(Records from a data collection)

• • • • •

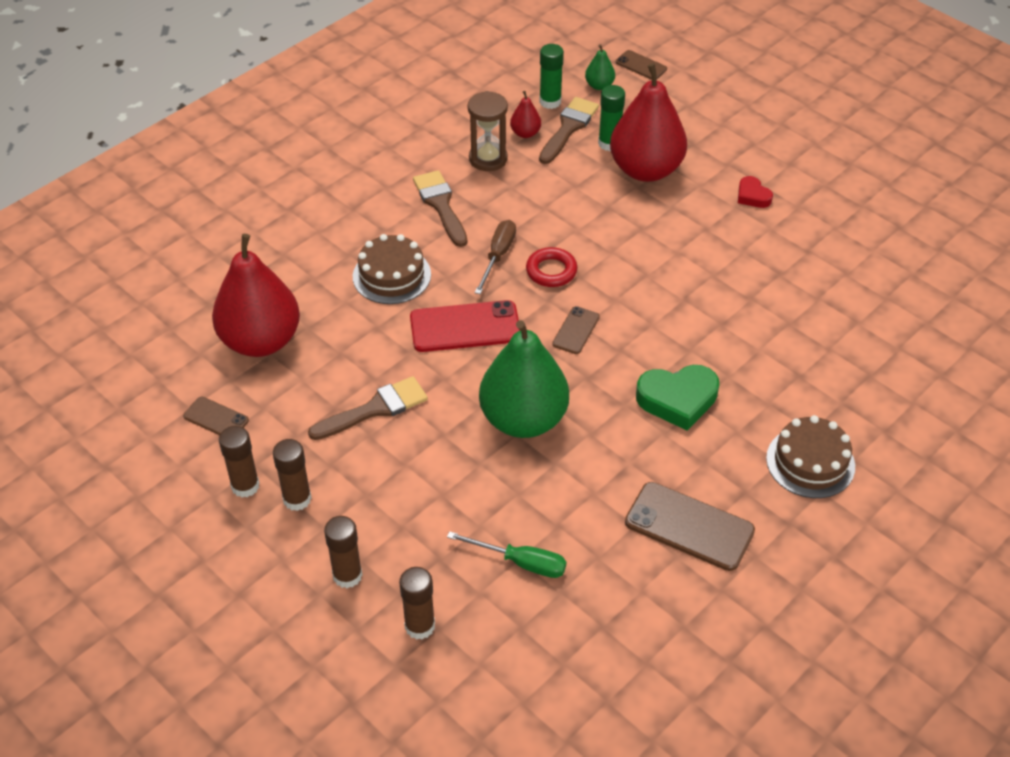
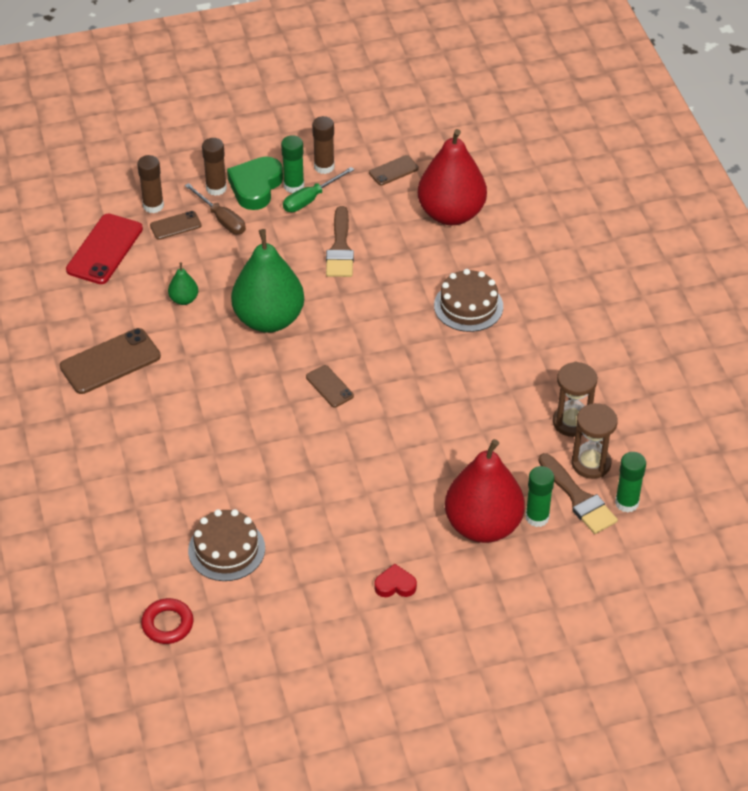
camera: 120 degrees right, 0 degrees up
brown glue stick [273,439,312,511] -> green glue stick [281,135,304,193]
red phone [410,300,520,352] -> red phone moved to [66,214,143,284]
brown brush [413,170,467,247] -> none
green screwdriver [447,531,566,578] -> green screwdriver moved to [283,167,354,212]
brown screwdriver [475,220,516,294] -> brown screwdriver moved to [185,183,246,234]
red pear [510,91,541,138] -> brown hourglass [572,403,618,479]
red ring [526,247,577,287] -> red ring moved to [141,598,193,644]
green pear [585,44,615,90] -> green pear moved to [168,262,198,305]
brown phone [616,50,667,80] -> brown phone moved to [150,211,202,240]
green heart [636,365,719,430] -> green heart moved to [227,157,283,210]
brown cake [766,415,855,498] -> brown cake moved to [188,509,265,581]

• • • • •

*Work required:* In the records above, find the line with "green screwdriver [447,531,566,578]"; write out exactly that line and each one after it, stopping after the line with "red ring [526,247,577,287]".

*Solution to this exercise:*
green screwdriver [447,531,566,578] -> green screwdriver moved to [283,167,354,212]
brown screwdriver [475,220,516,294] -> brown screwdriver moved to [185,183,246,234]
red pear [510,91,541,138] -> brown hourglass [572,403,618,479]
red ring [526,247,577,287] -> red ring moved to [141,598,193,644]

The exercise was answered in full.